*Description of the task:* The listing below must be returned in full and unchanged, without the images it carries.

*Dataset extract:*

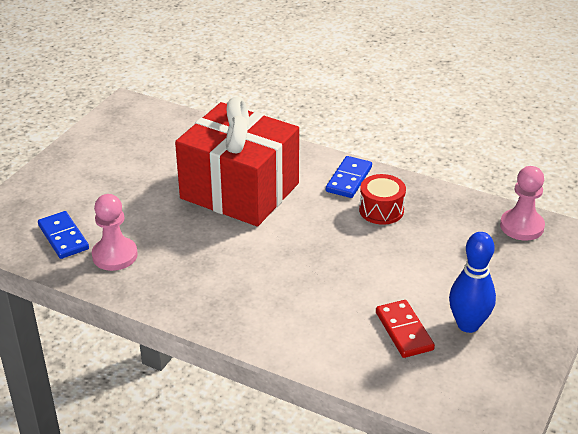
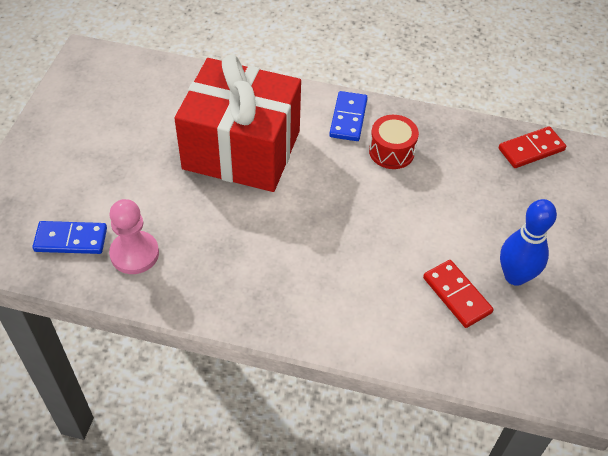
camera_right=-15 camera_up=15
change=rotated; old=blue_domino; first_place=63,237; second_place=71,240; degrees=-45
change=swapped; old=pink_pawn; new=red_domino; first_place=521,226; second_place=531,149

*Task answer:*
camera_right=-15 camera_up=15
change=rotated; old=blue_domino; first_place=63,237; second_place=71,240; degrees=-45
change=swapped; old=pink_pawn; new=red_domino; first_place=521,226; second_place=531,149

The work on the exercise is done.